[Collected data]
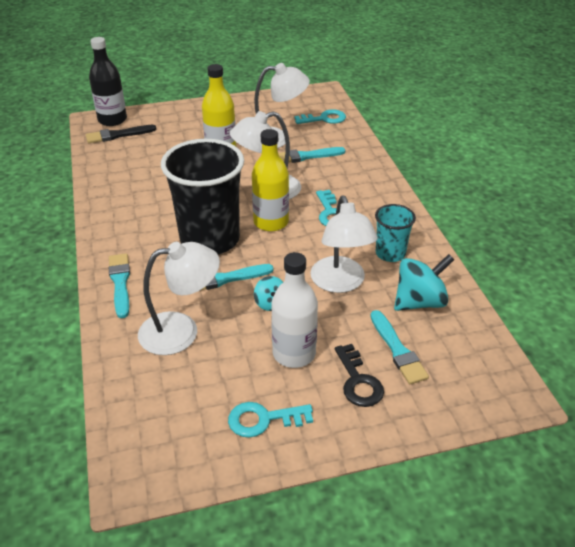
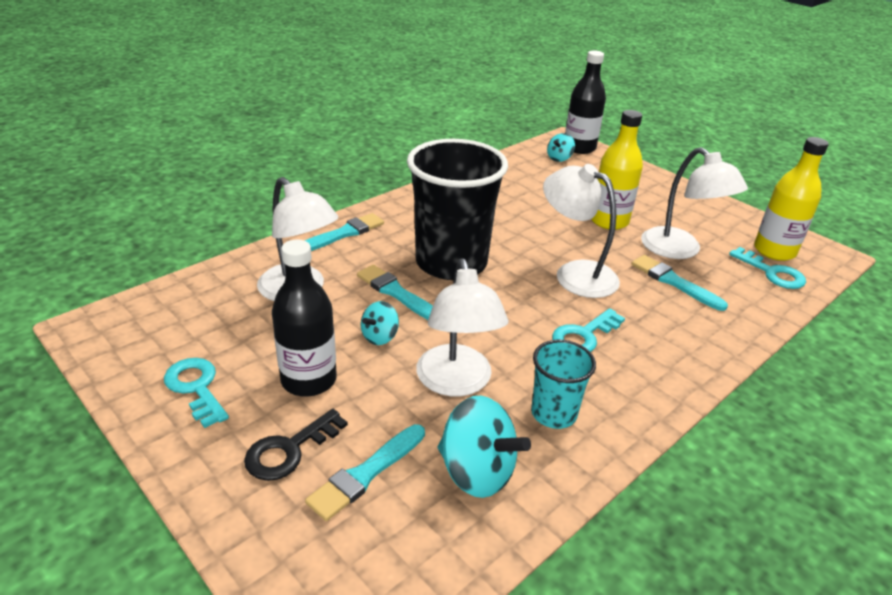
camera: 60 degrees right, 5 degrees down
black brush [86,125,157,143] -> turquoise spinning top [547,133,575,162]
yellow bottle [252,129,289,231] -> yellow bottle moved to [754,137,829,261]
white bottle [271,252,318,368] -> black bottle [272,239,337,396]
white lamp [310,195,378,293] -> white lamp turned 60 degrees counterclockwise [416,258,508,397]

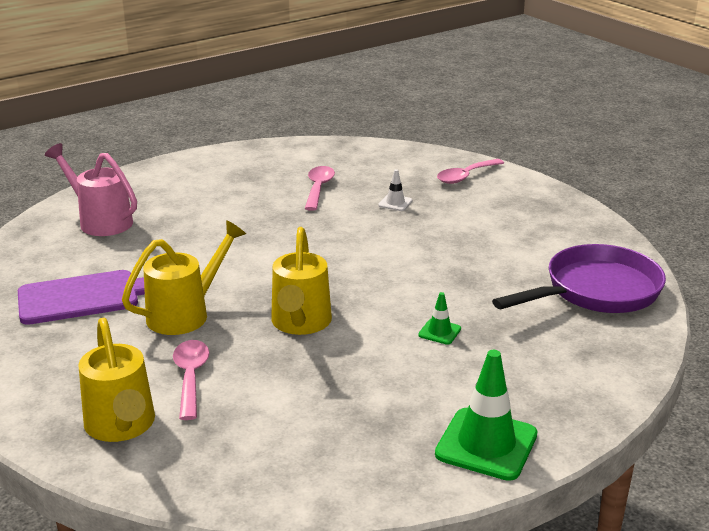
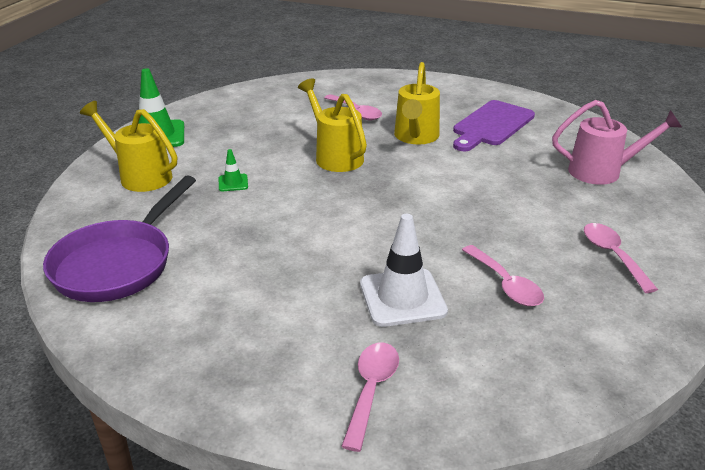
camera: 145 degrees right, 5 degrees up
yellow watering can [78,318,155,442] -> yellow watering can moved to [80,101,177,192]
white traffic cone [378,169,412,211] -> white traffic cone [360,214,448,327], size x2.09
none -> pink spoon [584,223,658,293]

• [Brief] Every entry above needs to be copied exactly, and no pictures go with it.

• [Reply to the task]
camera: 60 degrees right, 5 degrees down
black brush [86,125,157,143] -> turquoise spinning top [547,133,575,162]
yellow bottle [252,129,289,231] -> yellow bottle moved to [754,137,829,261]
white bottle [271,252,318,368] -> black bottle [272,239,337,396]
white lamp [310,195,378,293] -> white lamp turned 60 degrees counterclockwise [416,258,508,397]

camera: 145 degrees right, 5 degrees up
yellow watering can [78,318,155,442] -> yellow watering can moved to [80,101,177,192]
white traffic cone [378,169,412,211] -> white traffic cone [360,214,448,327], size x2.09
none -> pink spoon [584,223,658,293]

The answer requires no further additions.